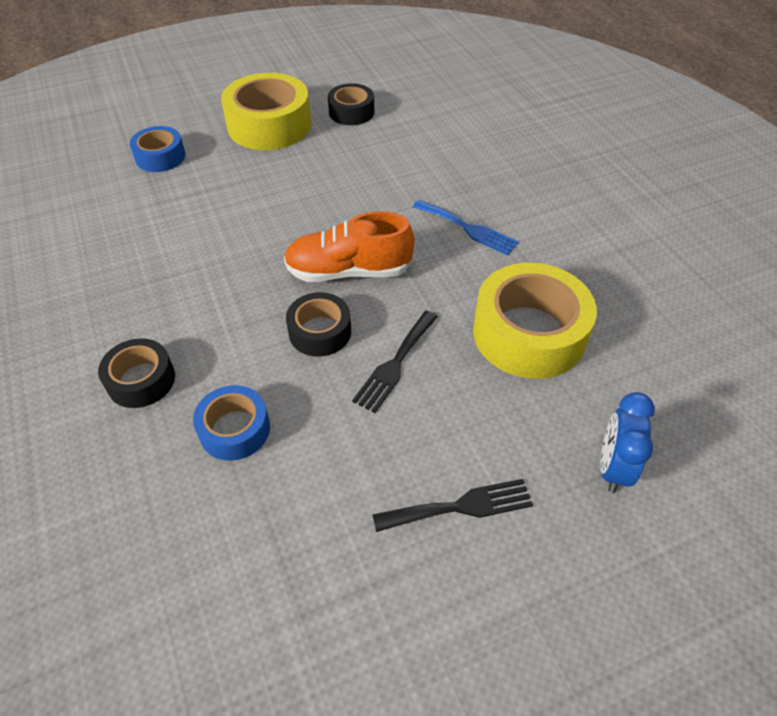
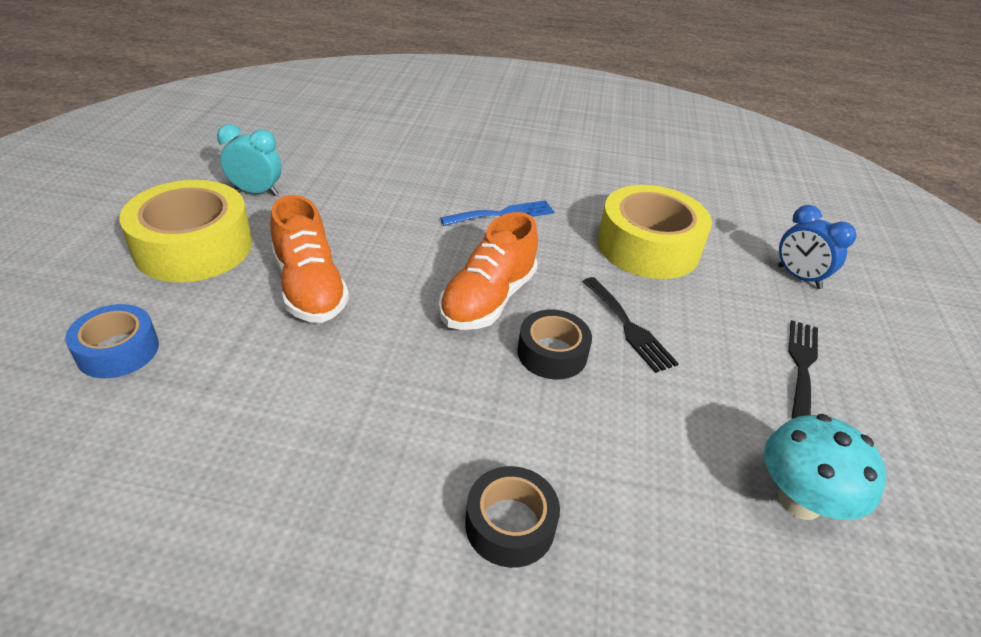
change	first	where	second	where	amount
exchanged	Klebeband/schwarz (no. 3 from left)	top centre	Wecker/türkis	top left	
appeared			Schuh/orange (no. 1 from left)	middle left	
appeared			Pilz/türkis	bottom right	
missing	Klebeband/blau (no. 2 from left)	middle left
--- --- ---
Aim of the exercise —
The response should contain only a verbatim copy of the lines from the line with "(no. 3 from" to the final line of the records.

Task response —
exchanged	Klebeband/schwarz (no. 3 from left)	top centre	Wecker/türkis	top left	
appeared			Schuh/orange (no. 1 from left)	middle left	
appeared			Pilz/türkis	bottom right	
missing	Klebeband/blau (no. 2 from left)	middle left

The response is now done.